Problem requirements: Lines from the opening of the material through the line containing "black brick D2 level 1 -> none" must be duplicated word for word. Pictures are not.
[[ Records supplied open ]]
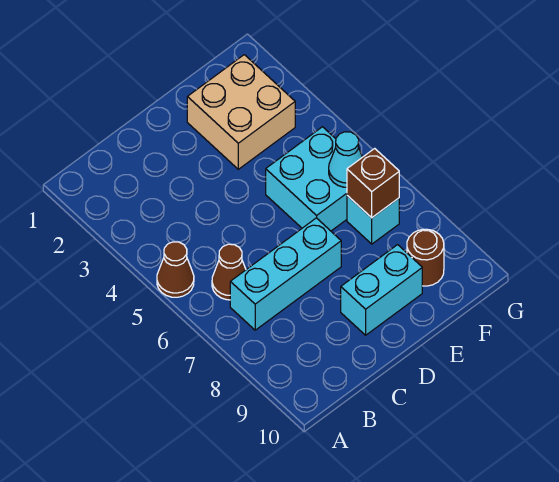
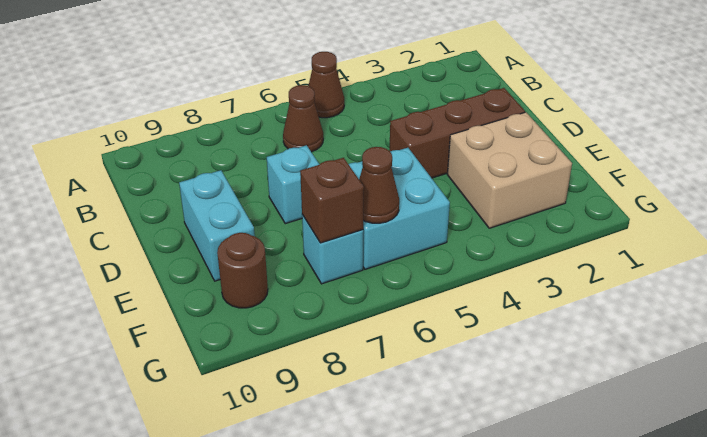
cyan brick B7:D7 level 1 -> cyan brick D7 level 1
none -> brown brick D2:D4 level 1
cyan cone F6 level 2 -> brown cone F6 level 2

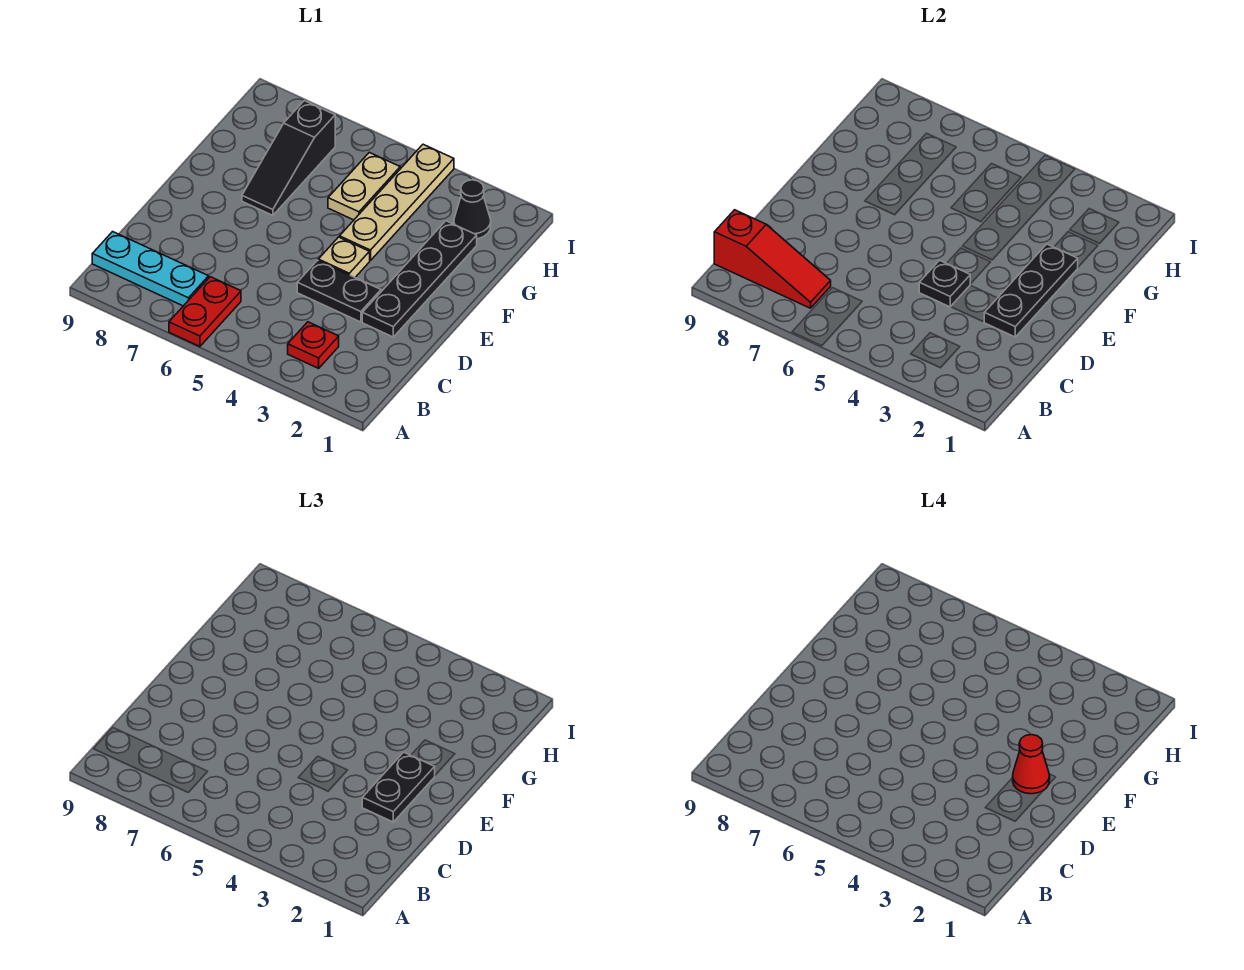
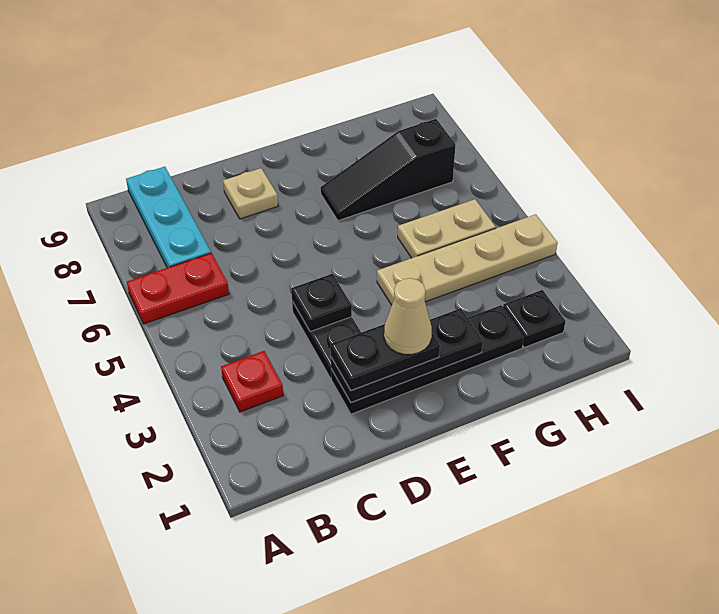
red slope B7:B9 level 2 top 9 -> none
red cone E2 level 4 -> tan cone E2 level 4
tan plate E4 level 1 -> tan plate D8 level 1
black cone H2 level 1 -> black plate H2 level 1

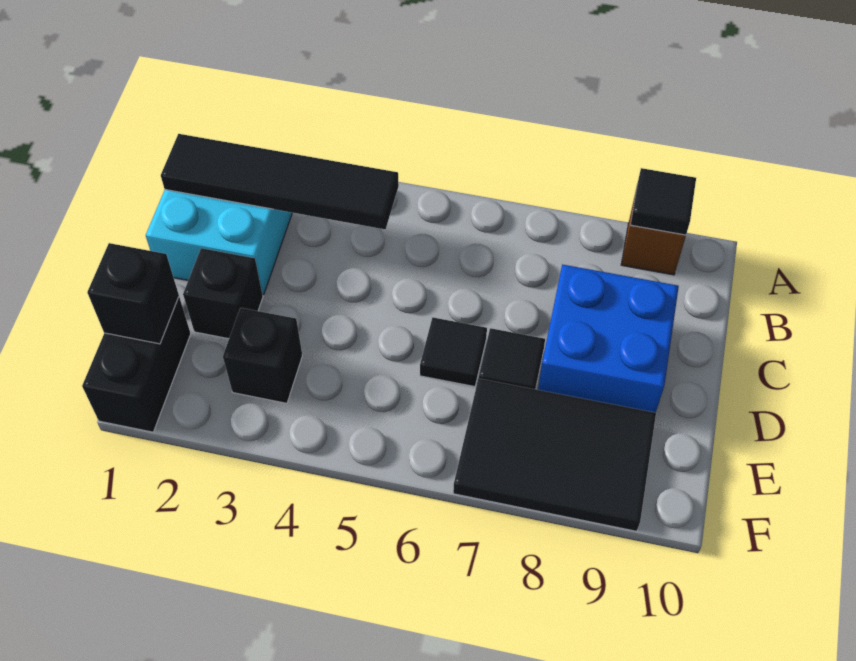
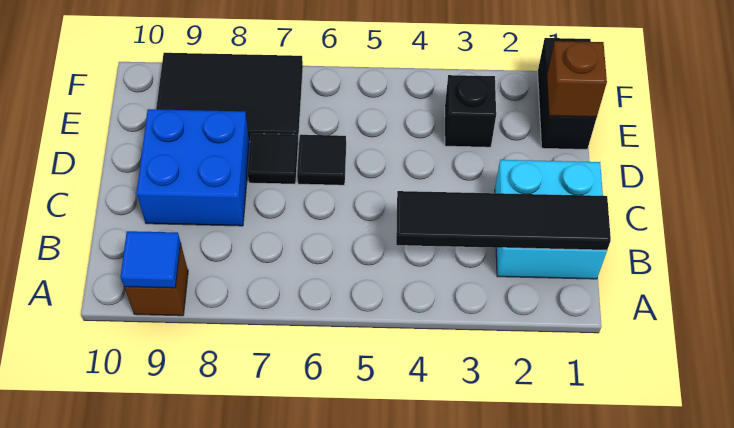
black tile A9 level 2 -> blue tile A9 level 2
black brick D2 level 1 -> none
black brick E1 level 2 -> brown brick E1 level 2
[[ Records supplied closed ]]
Task solution:
cyan brick B7:D7 level 1 -> cyan brick D7 level 1
none -> brown brick D2:D4 level 1
cyan cone F6 level 2 -> brown cone F6 level 2

red slope B7:B9 level 2 top 9 -> none
red cone E2 level 4 -> tan cone E2 level 4
tan plate E4 level 1 -> tan plate D8 level 1
black cone H2 level 1 -> black plate H2 level 1

black tile A9 level 2 -> blue tile A9 level 2
black brick D2 level 1 -> none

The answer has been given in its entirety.